Brief:
Exactly the lines starting at the line containing "STEPPER1 pin IN1: D10 -> TX" and ending at the line containing "STEPPER3 pin IN3: A4 -> D4" are to be written out from the listing below, both included.

··· Records for this task ···

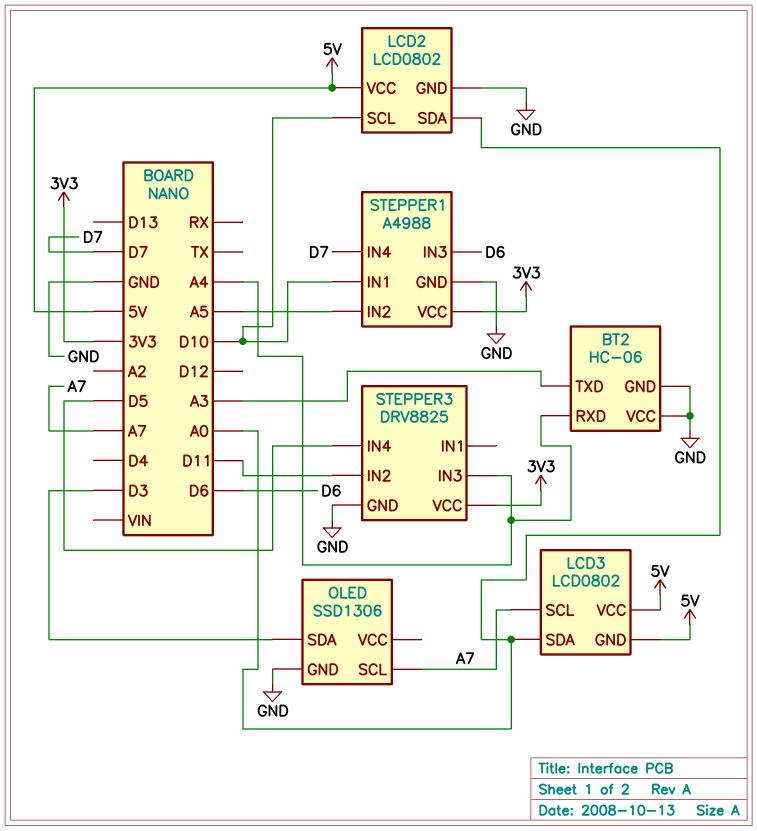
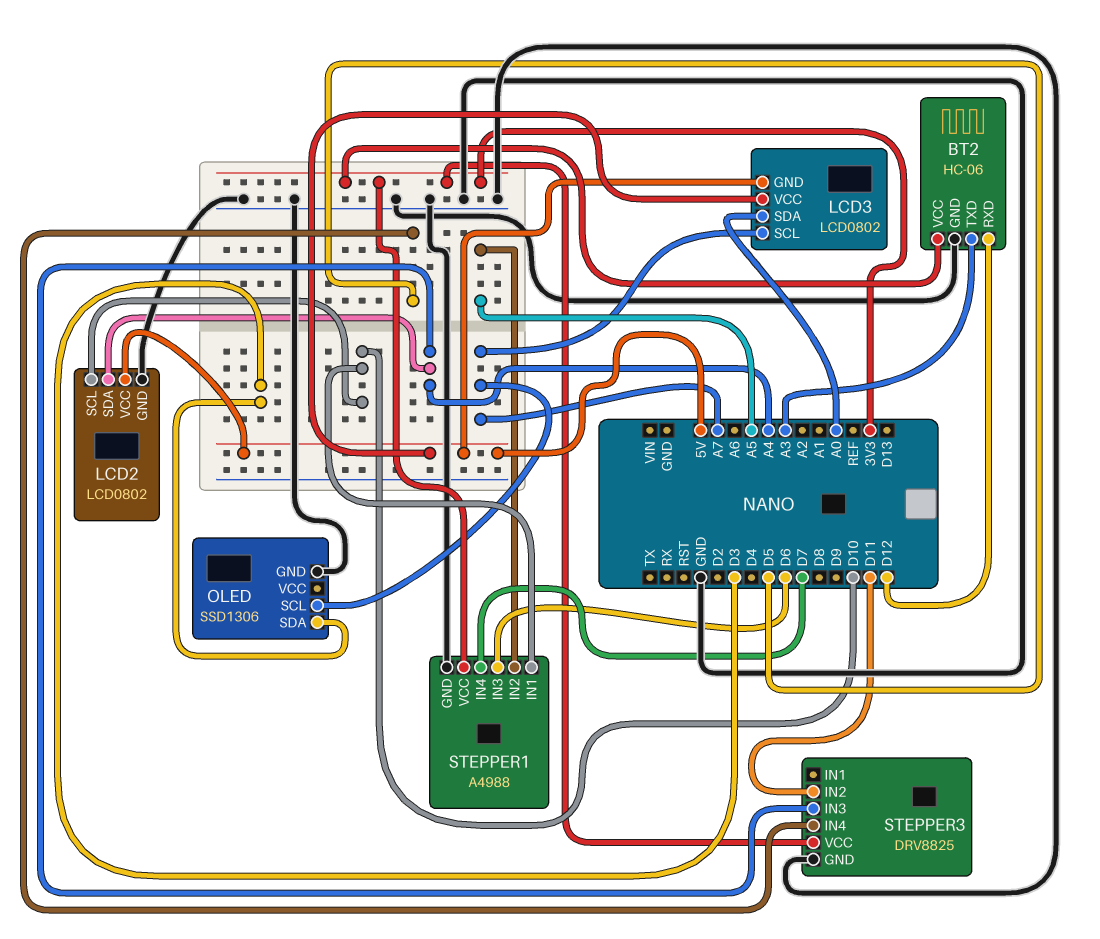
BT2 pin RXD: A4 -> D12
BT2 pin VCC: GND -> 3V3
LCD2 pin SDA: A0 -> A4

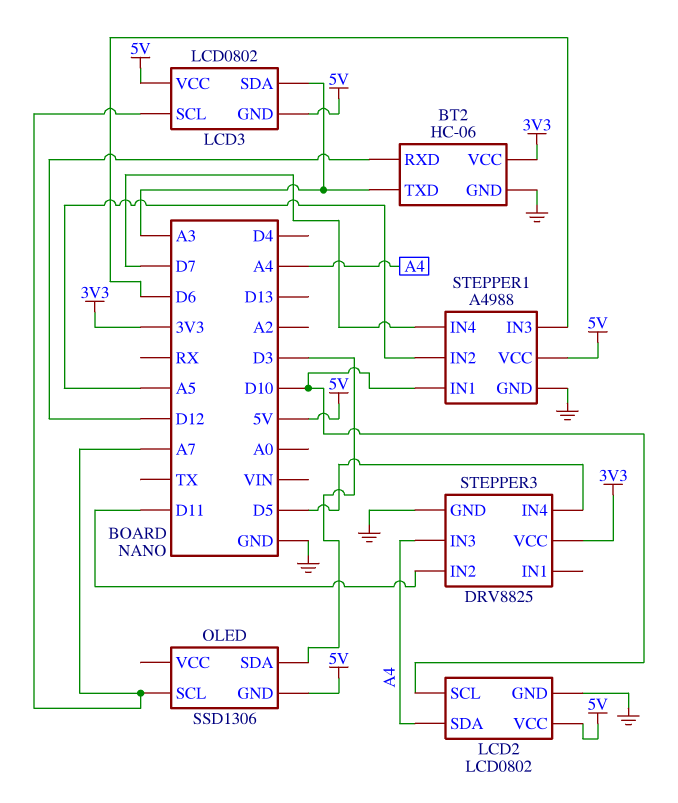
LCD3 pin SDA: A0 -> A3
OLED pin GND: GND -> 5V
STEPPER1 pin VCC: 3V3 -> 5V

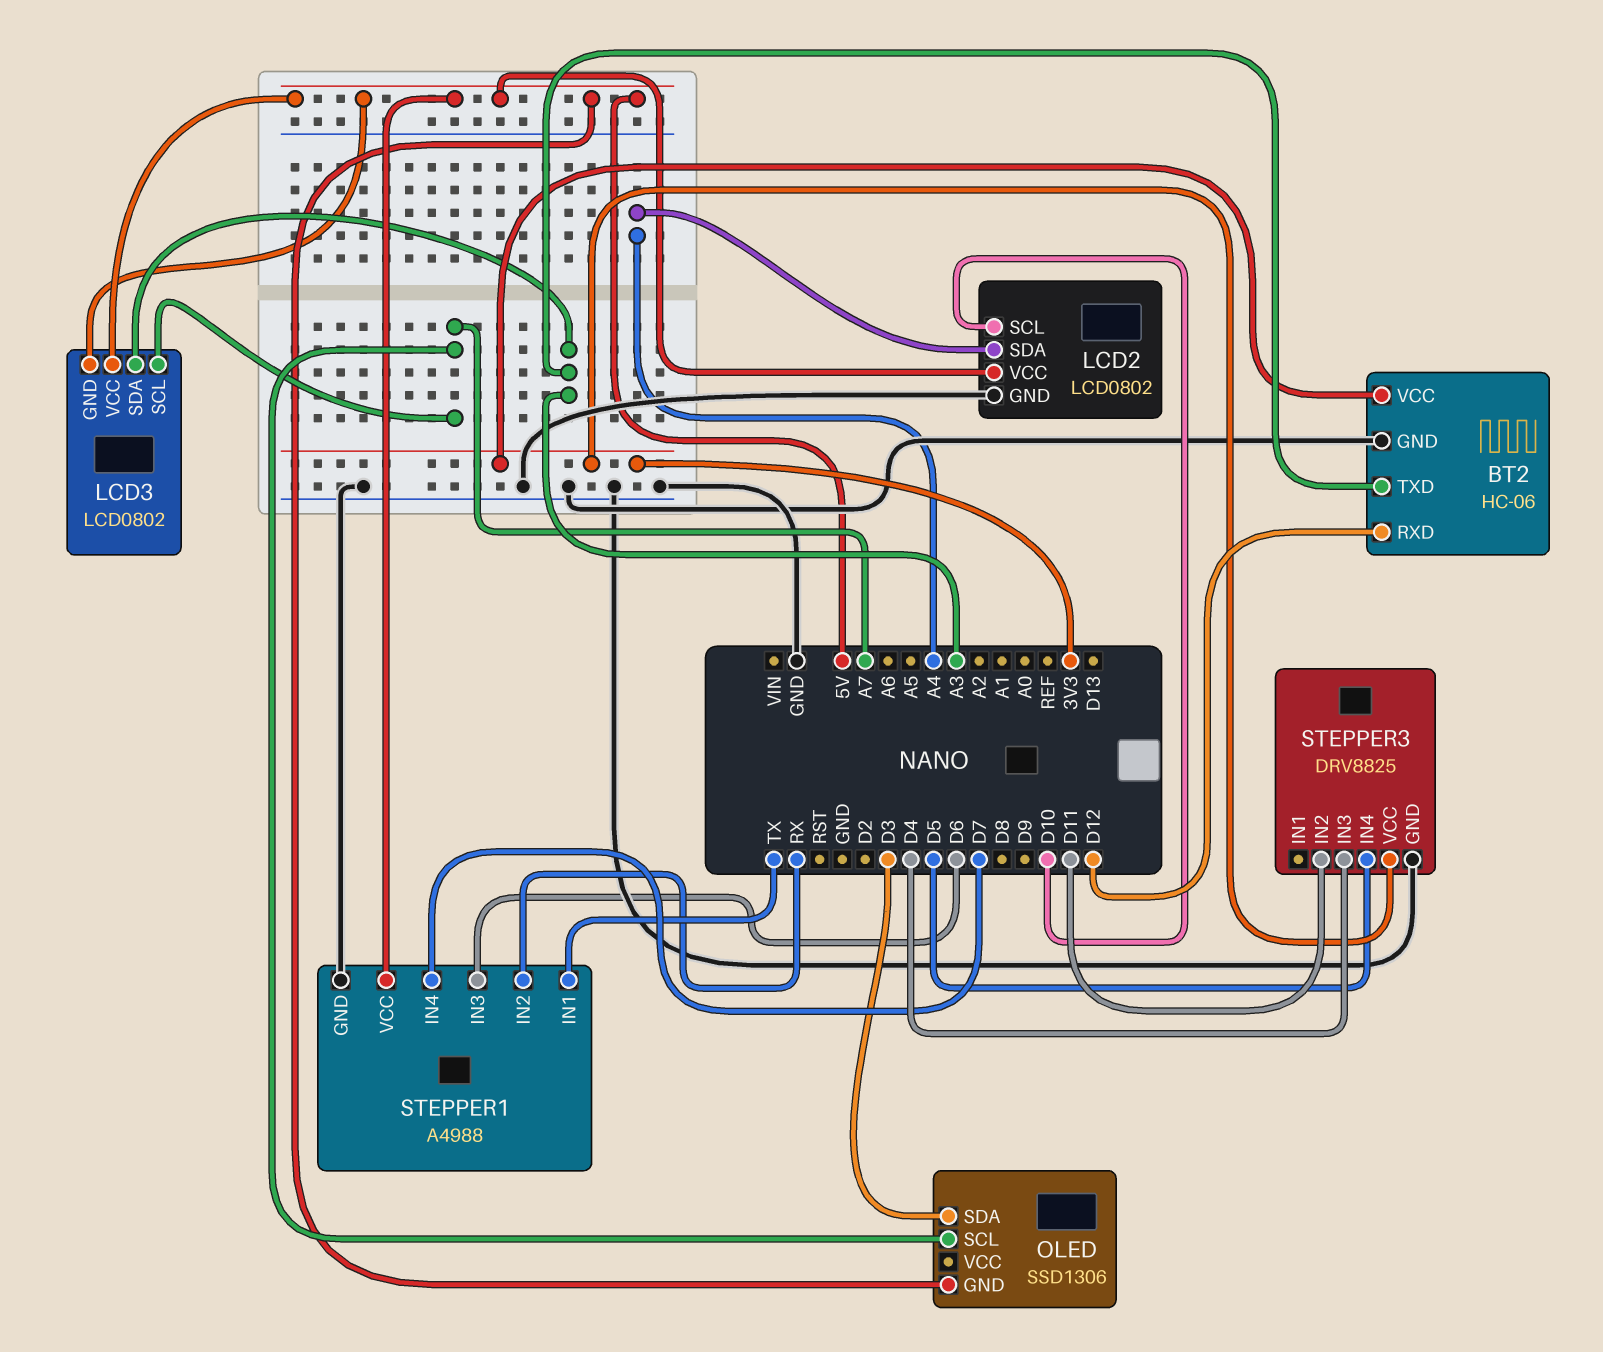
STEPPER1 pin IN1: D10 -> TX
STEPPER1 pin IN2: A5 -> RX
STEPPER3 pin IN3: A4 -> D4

···
··· Records for this task ···

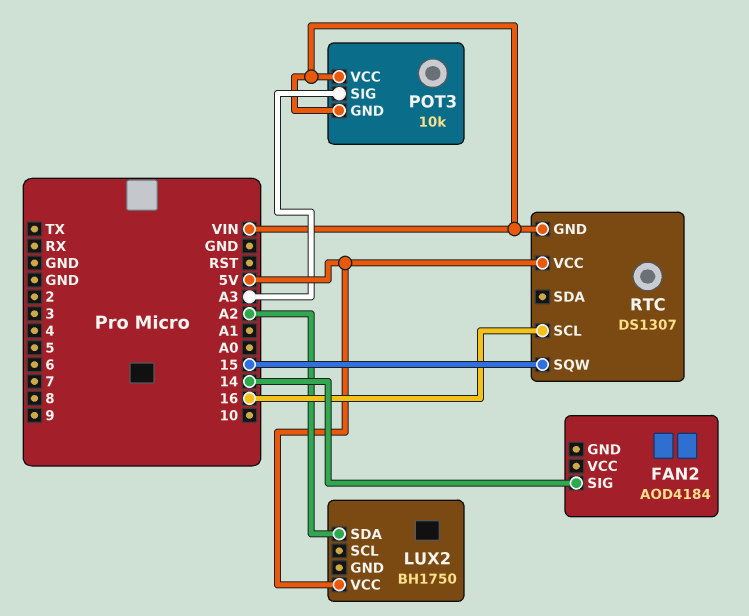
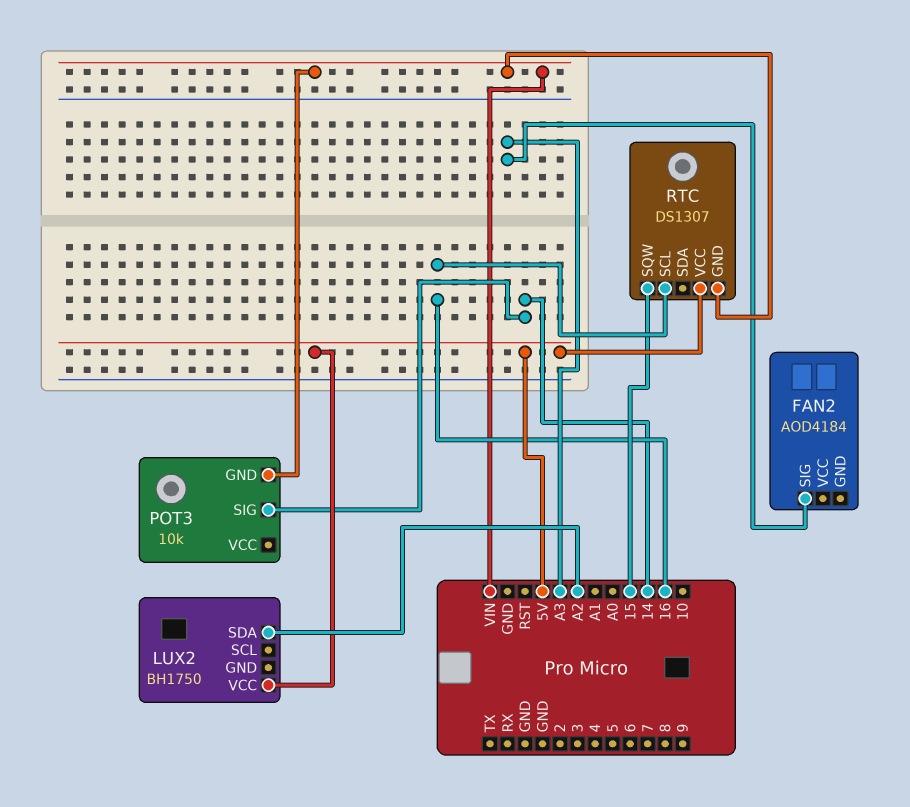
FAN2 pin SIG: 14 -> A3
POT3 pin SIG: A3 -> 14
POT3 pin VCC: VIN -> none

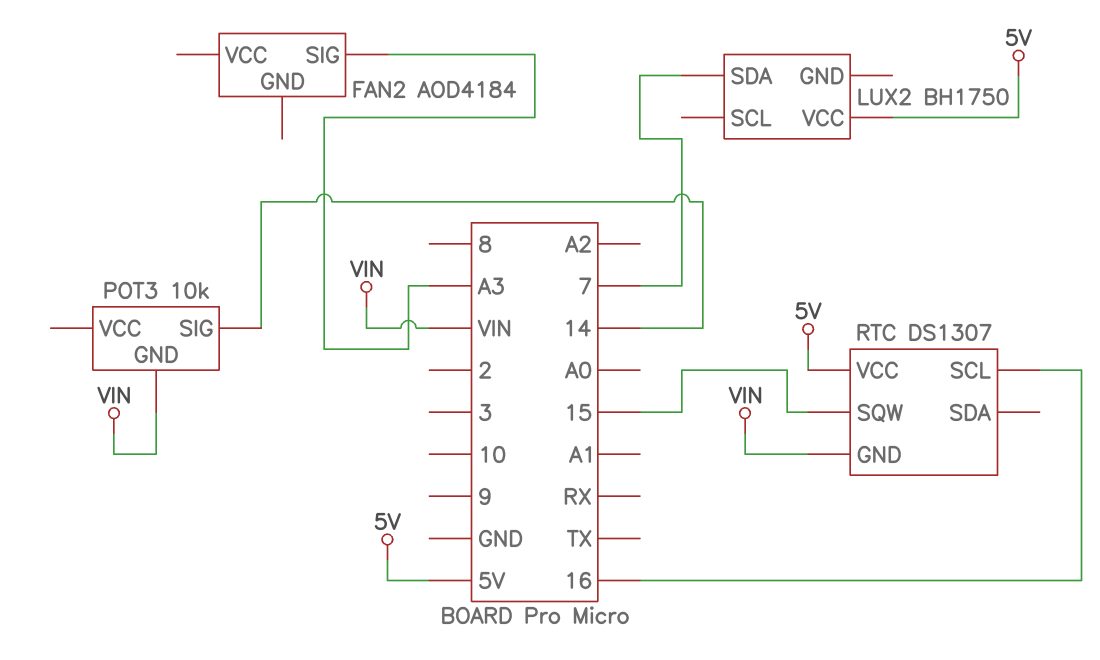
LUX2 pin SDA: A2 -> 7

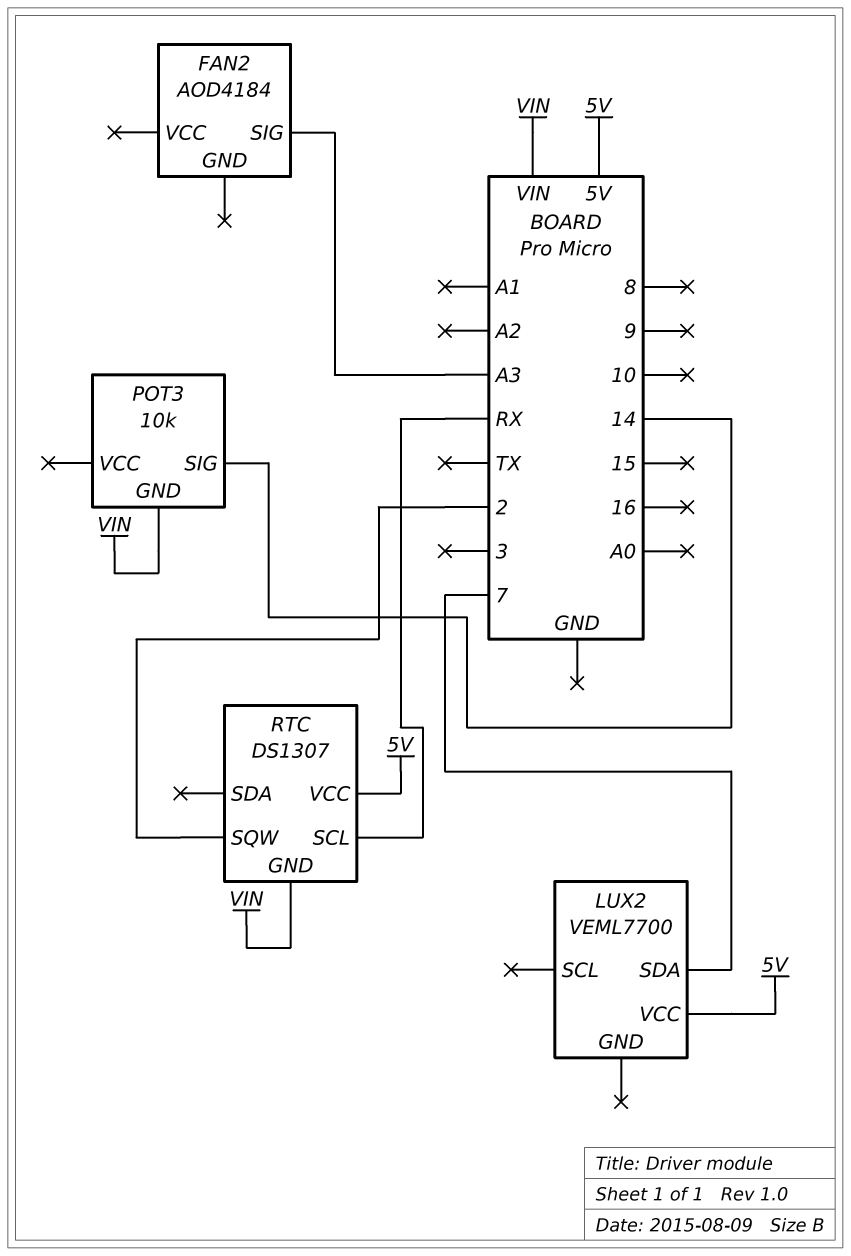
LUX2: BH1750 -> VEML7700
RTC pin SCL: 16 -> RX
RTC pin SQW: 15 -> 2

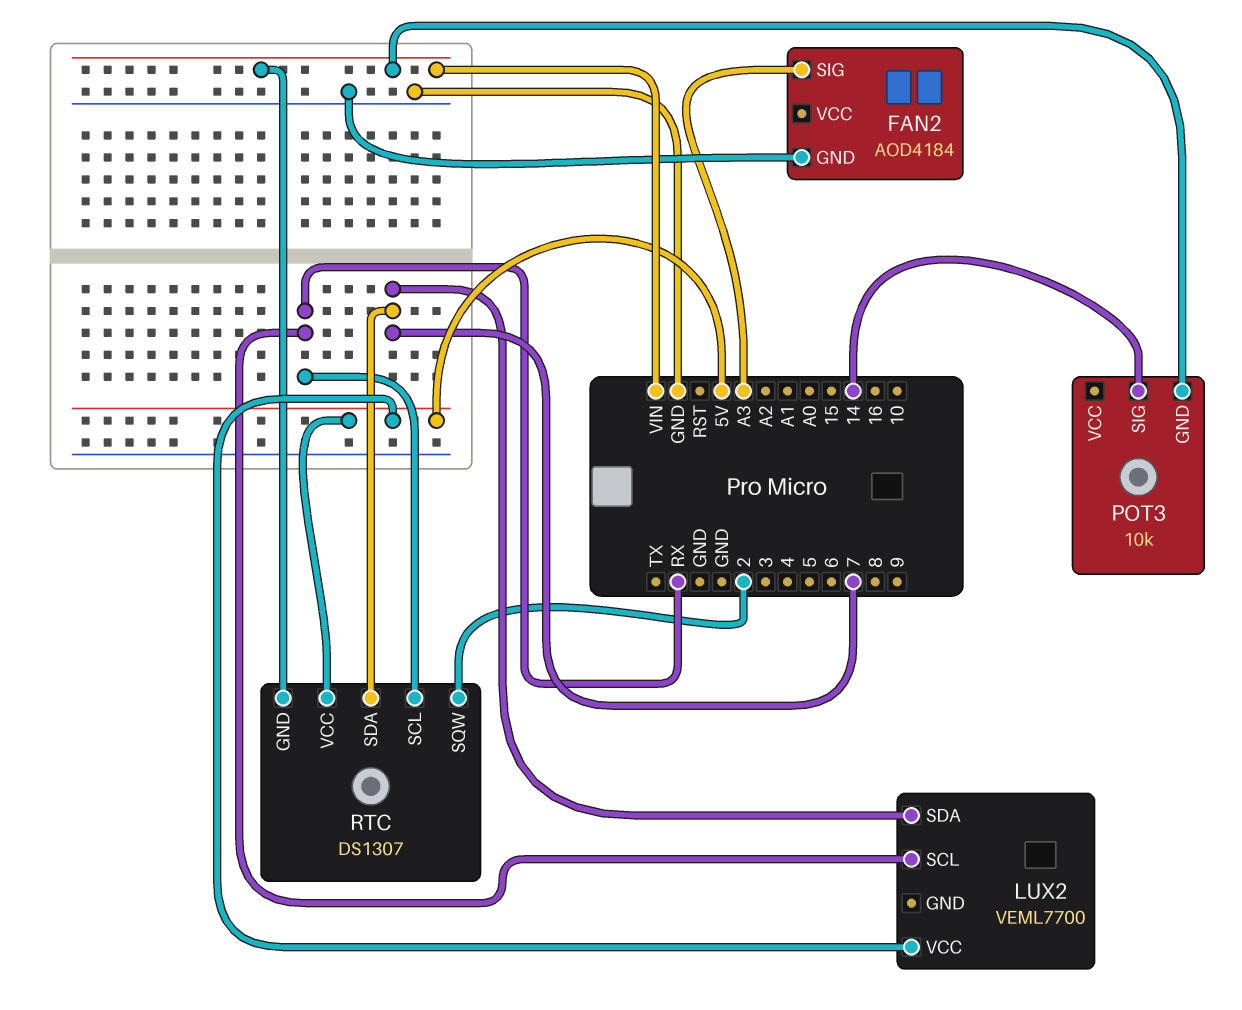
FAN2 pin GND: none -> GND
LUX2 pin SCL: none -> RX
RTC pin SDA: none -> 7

···

Expected output:
STEPPER1 pin IN1: D10 -> TX
STEPPER1 pin IN2: A5 -> RX
STEPPER3 pin IN3: A4 -> D4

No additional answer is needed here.